• Problem statement
Please print, exactly, only the lines in the entries below from the line that has "none -> blue cone C10 level 1" through the line that has "blue plate D9:E9". Pictures don't go in.

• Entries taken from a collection
--*--

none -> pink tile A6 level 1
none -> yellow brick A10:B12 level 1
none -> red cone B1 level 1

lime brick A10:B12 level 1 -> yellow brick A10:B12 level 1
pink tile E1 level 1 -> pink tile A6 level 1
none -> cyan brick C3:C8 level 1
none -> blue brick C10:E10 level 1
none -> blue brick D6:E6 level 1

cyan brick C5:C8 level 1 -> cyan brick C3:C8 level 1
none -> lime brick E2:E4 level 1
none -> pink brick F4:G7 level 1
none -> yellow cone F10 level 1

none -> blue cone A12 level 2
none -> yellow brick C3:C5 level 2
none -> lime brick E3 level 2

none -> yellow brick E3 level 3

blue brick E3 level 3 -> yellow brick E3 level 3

--*--

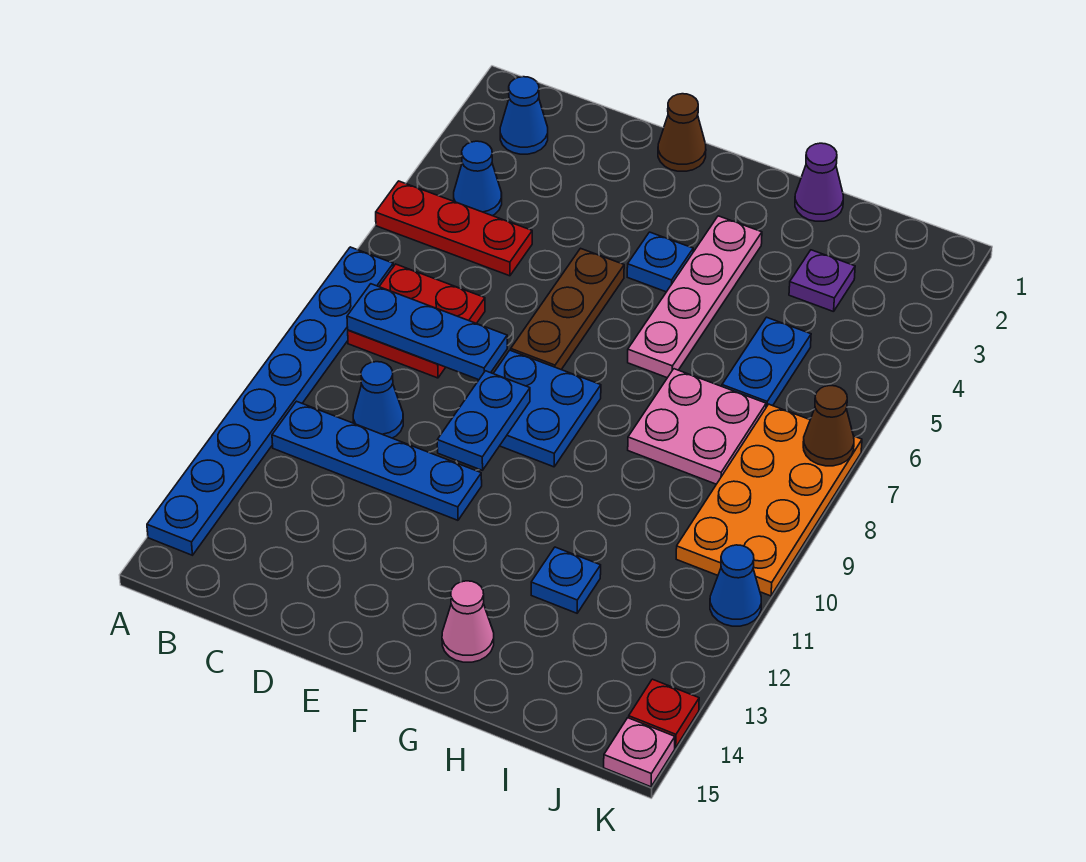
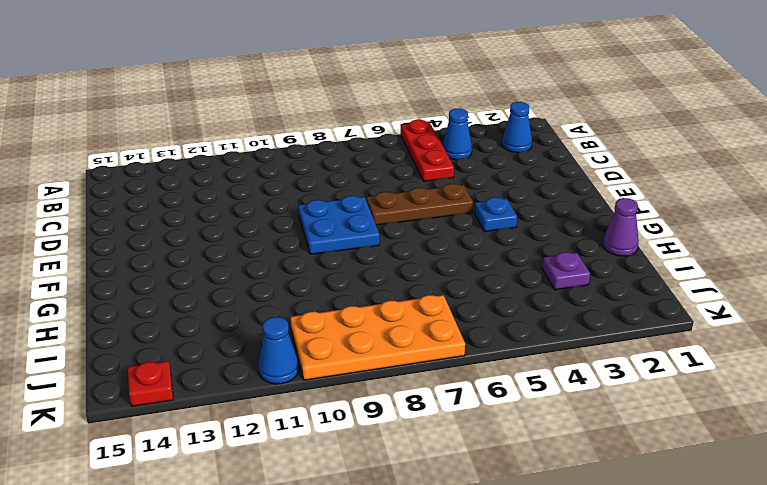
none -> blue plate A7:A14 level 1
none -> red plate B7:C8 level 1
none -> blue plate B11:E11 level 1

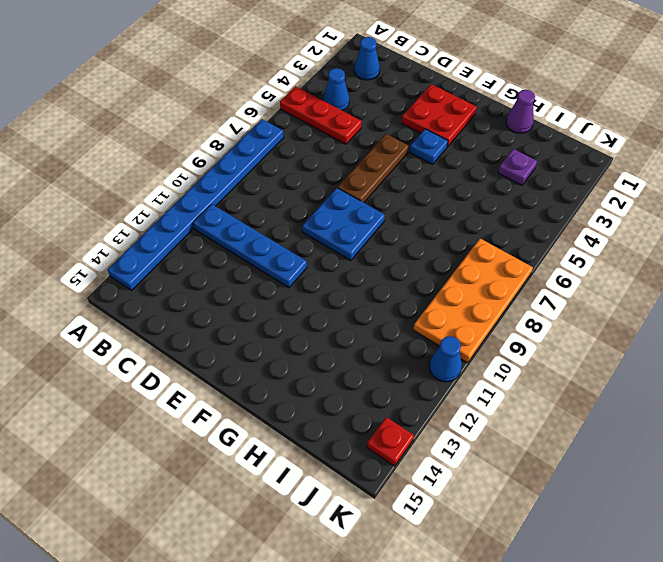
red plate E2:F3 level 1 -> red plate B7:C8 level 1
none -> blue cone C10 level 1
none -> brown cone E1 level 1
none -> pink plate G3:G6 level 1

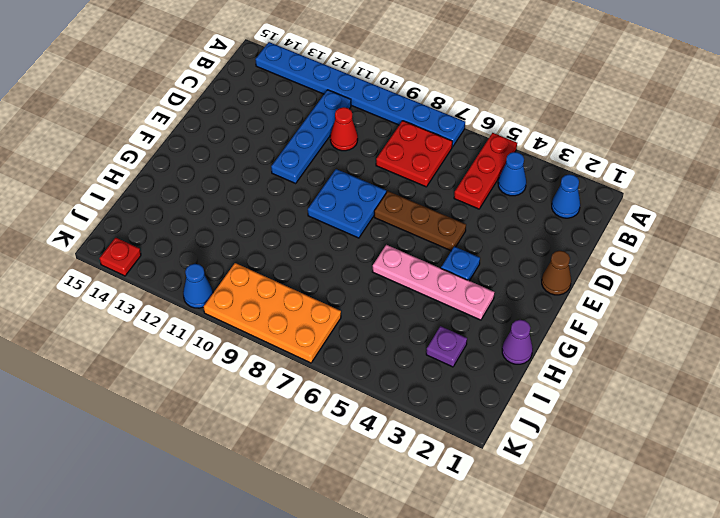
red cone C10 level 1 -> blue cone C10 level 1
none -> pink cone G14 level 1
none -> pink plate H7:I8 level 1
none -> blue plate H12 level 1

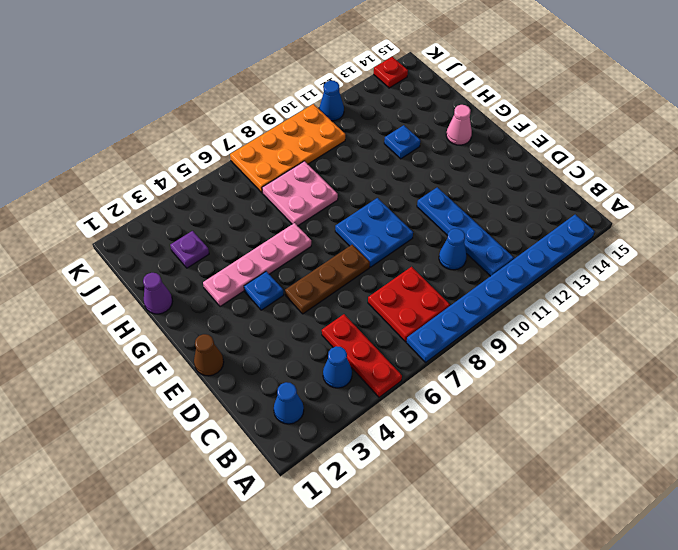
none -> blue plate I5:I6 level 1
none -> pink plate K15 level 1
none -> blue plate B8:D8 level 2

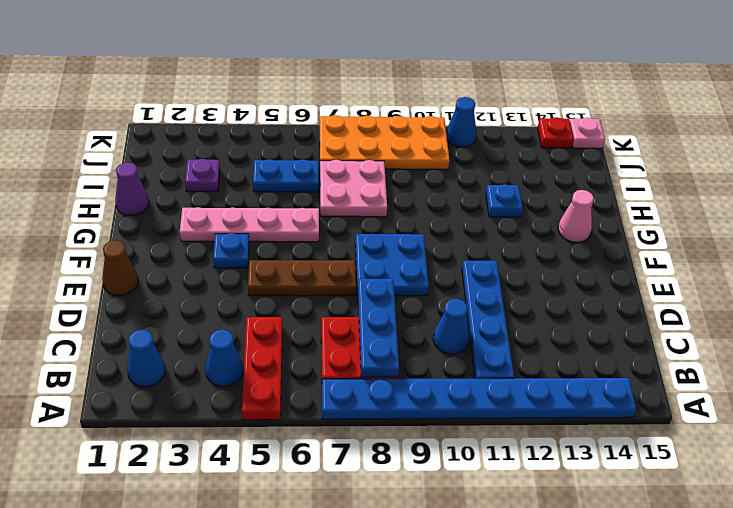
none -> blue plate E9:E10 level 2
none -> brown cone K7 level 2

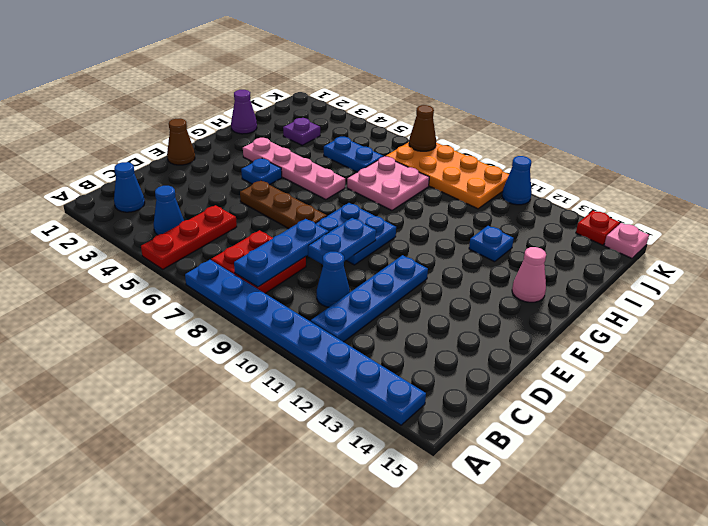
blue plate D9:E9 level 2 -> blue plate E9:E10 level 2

--*--

• Output
none -> blue cone C10 level 1
none -> brown cone E1 level 1
none -> pink plate G3:G6 level 1

red cone C10 level 1 -> blue cone C10 level 1
none -> pink cone G14 level 1
none -> pink plate H7:I8 level 1
none -> blue plate H12 level 1

none -> blue plate I5:I6 level 1
none -> pink plate K15 level 1
none -> blue plate B8:D8 level 2

none -> blue plate E9:E10 level 2
none -> brown cone K7 level 2

blue plate D9:E9 level 2 -> blue plate E9:E10 level 2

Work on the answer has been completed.